● Task objective:
Which lines in the records below contain the word "VBUS"? Copy each one.

● Records shown:
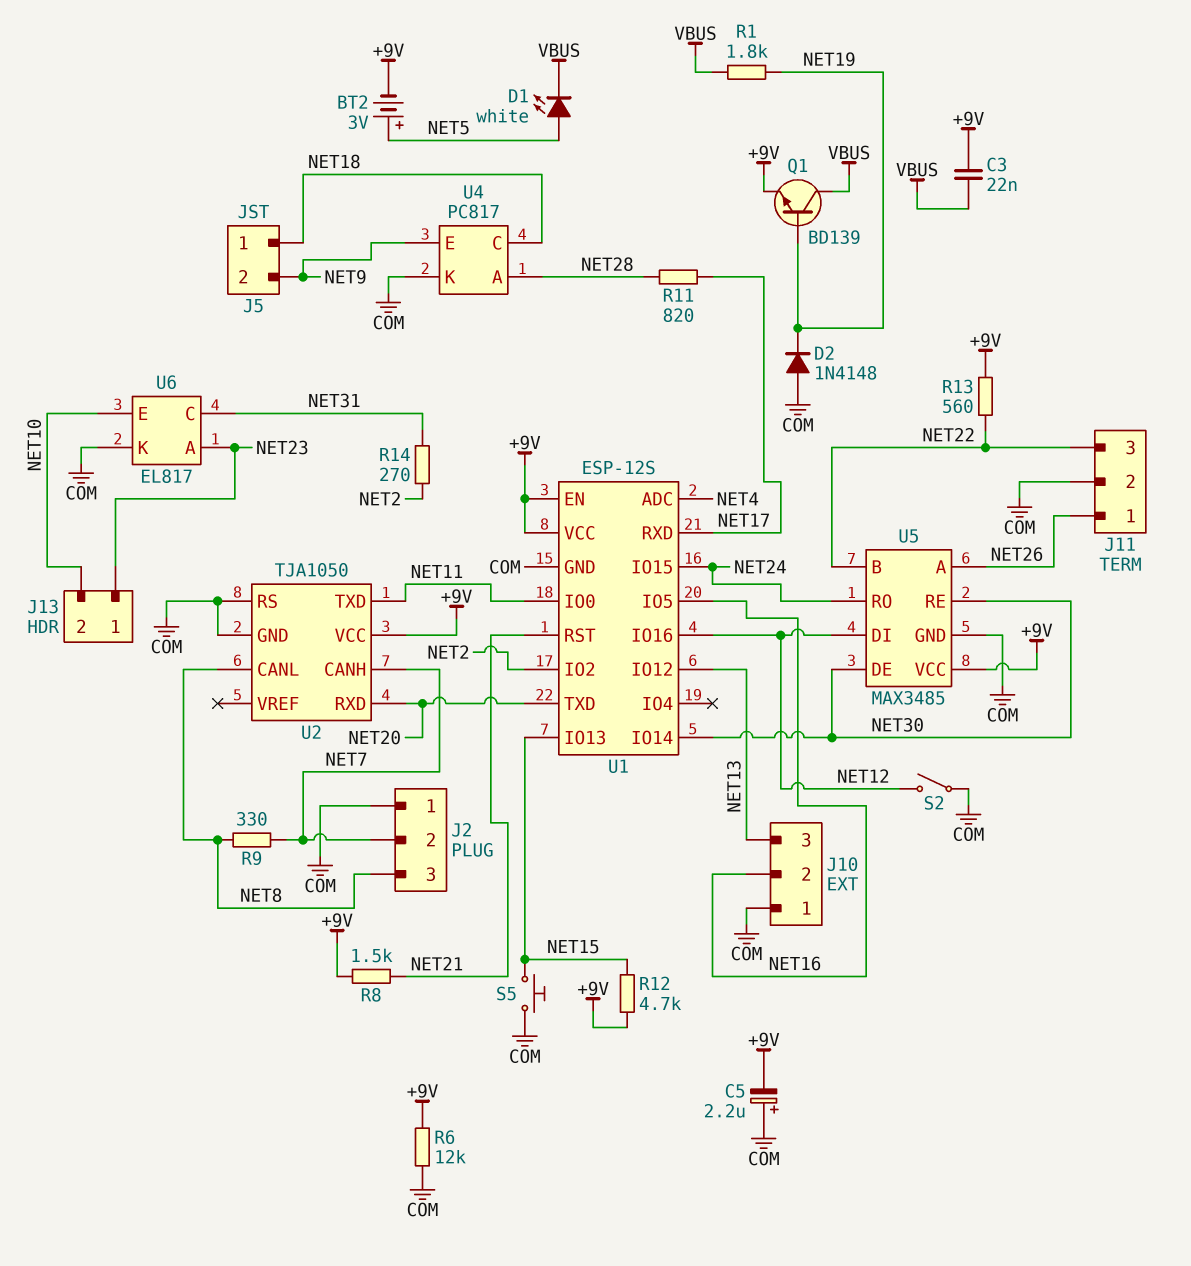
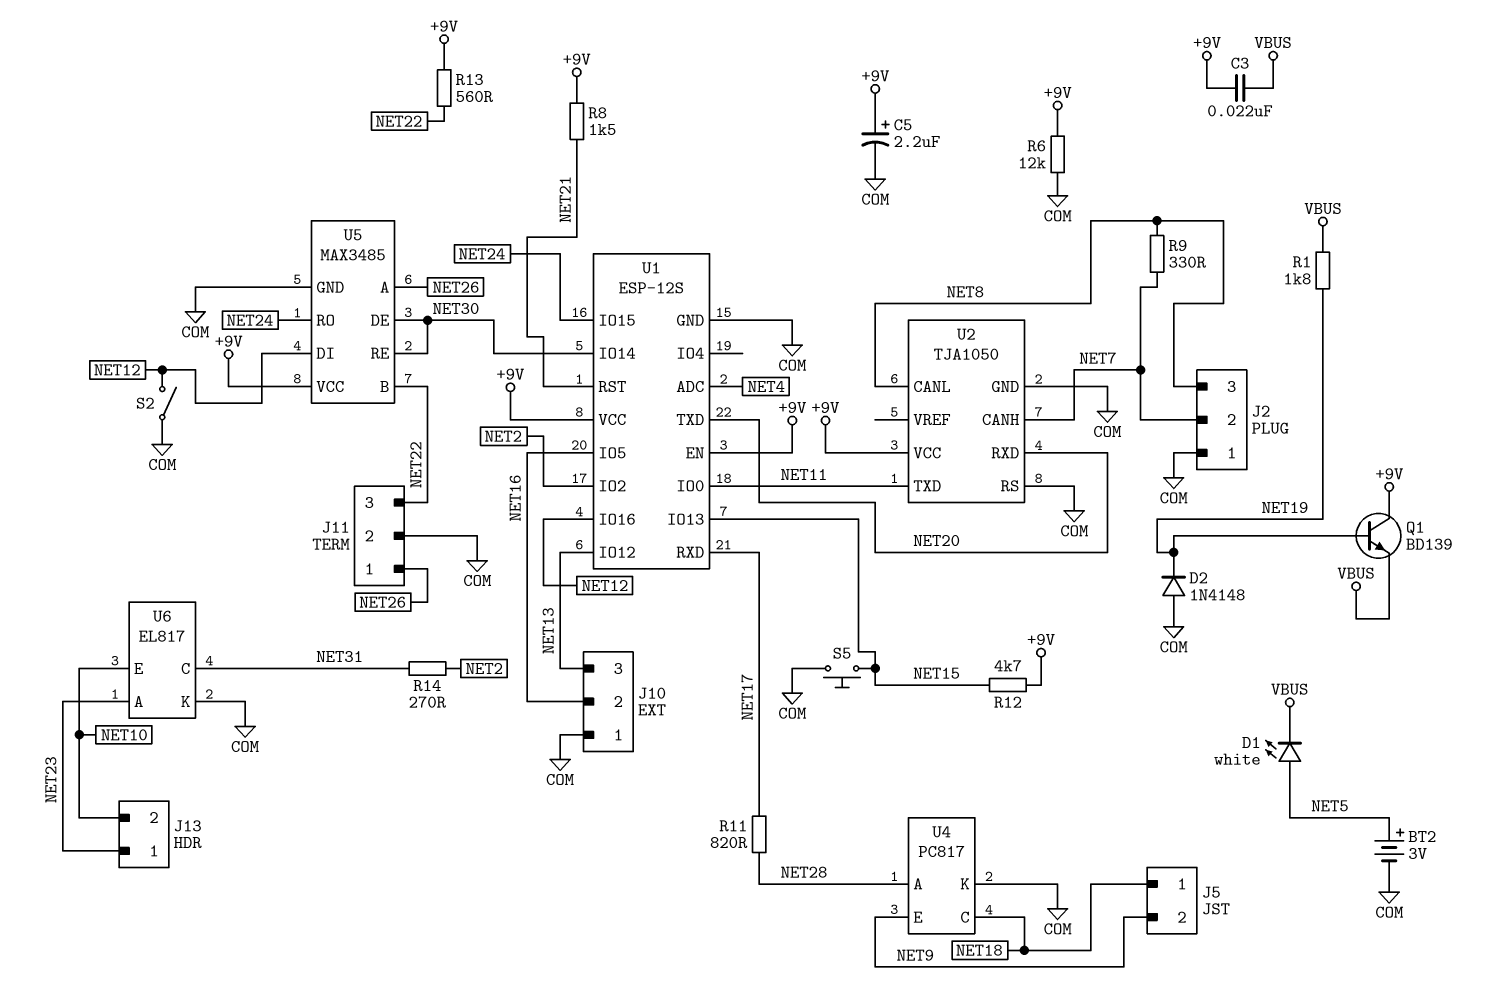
BT2: 3V (plus NET5, minus +9V) -> 3V (plus NET5, minus COM)
C5: 2.2uF (plus COM, minus +9V) -> 2.2uF (plus +9V, minus COM)
Q1: NPN BD139 (B NET19, C VBUS, E +9V) -> NPN BD139 (B NET19, C +9V, E VBUS)

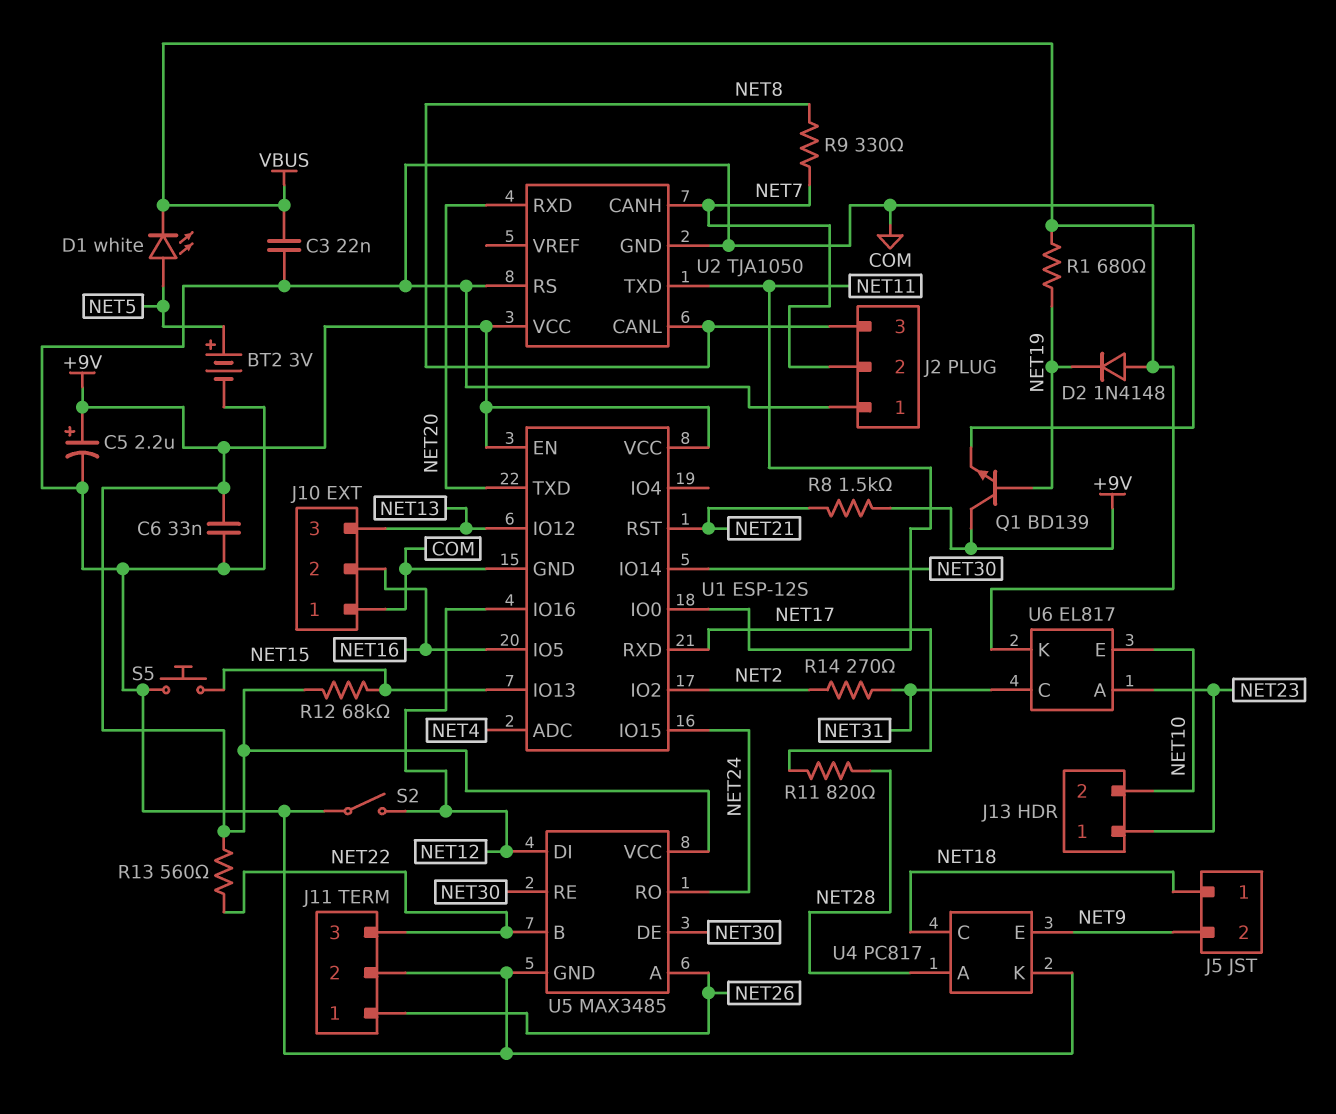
C3: 22nF (+9V, VBUS) -> 22nF (COM, VBUS)
C6: none -> 33nF (+9V, COM)
R1: 1.8k (NET19, VBUS) -> 680 (NET19, VBUS)
R6: 12k (+9V, COM) -> none
R12: 4.7k (+9V, NET15) -> 68k (+9V, NET15)

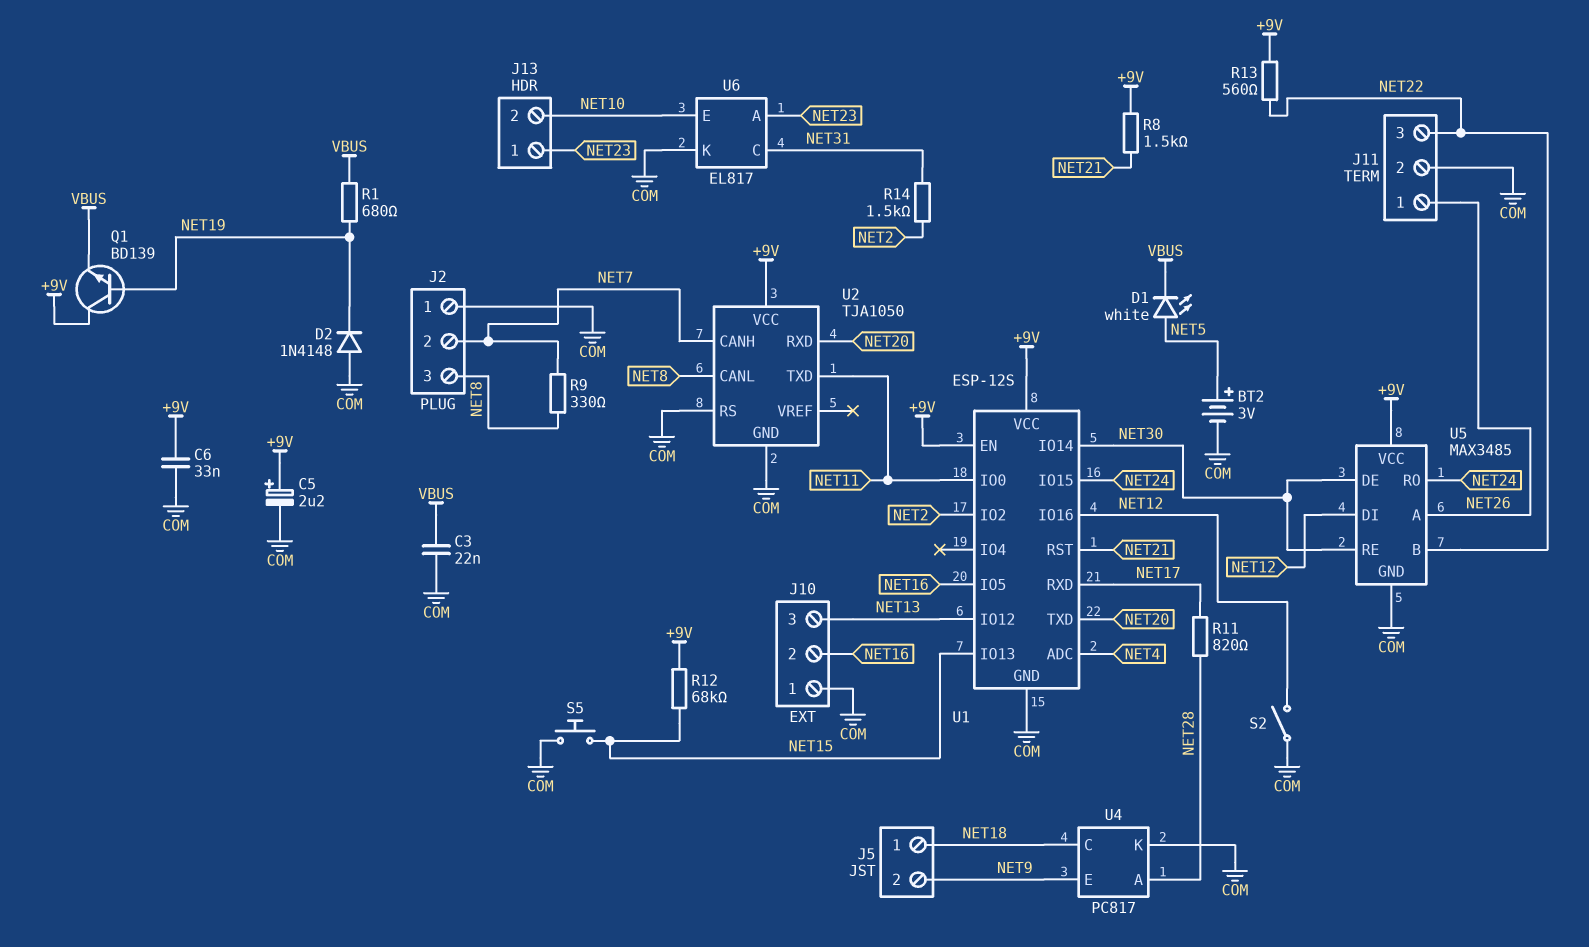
R14: 270 (NET2, NET31) -> 1.5k (NET2, NET31)

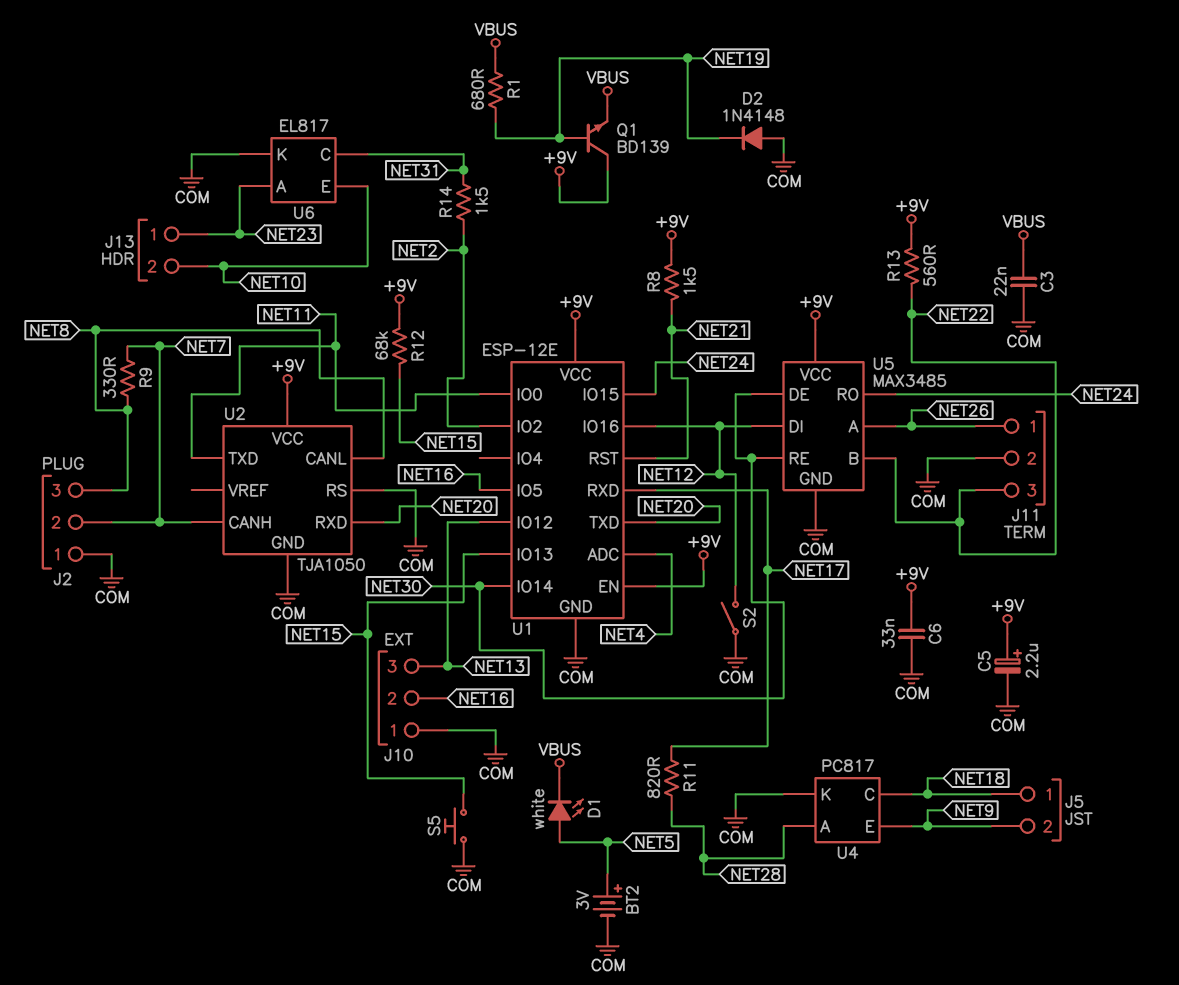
U1: ESP-12S -> ESP-12E

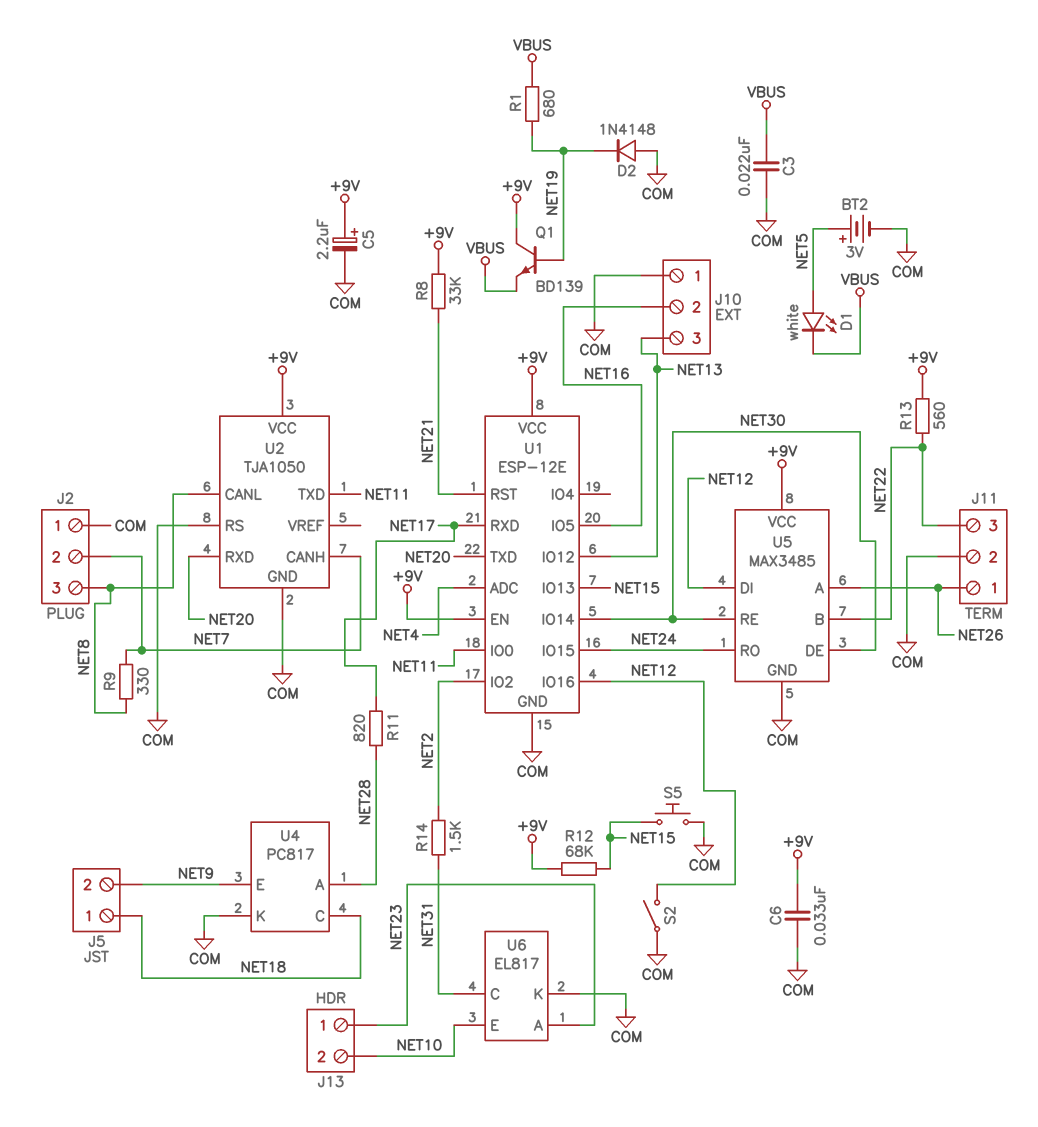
R8: 1.5k (+9V, NET21) -> 33k (+9V, NET21)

● Response below:
Q1: NPN BD139 (B NET19, C VBUS, E +9V) -> NPN BD139 (B NET19, C +9V, E VBUS)
C3: 22nF (+9V, VBUS) -> 22nF (COM, VBUS)
R1: 1.8k (NET19, VBUS) -> 680 (NET19, VBUS)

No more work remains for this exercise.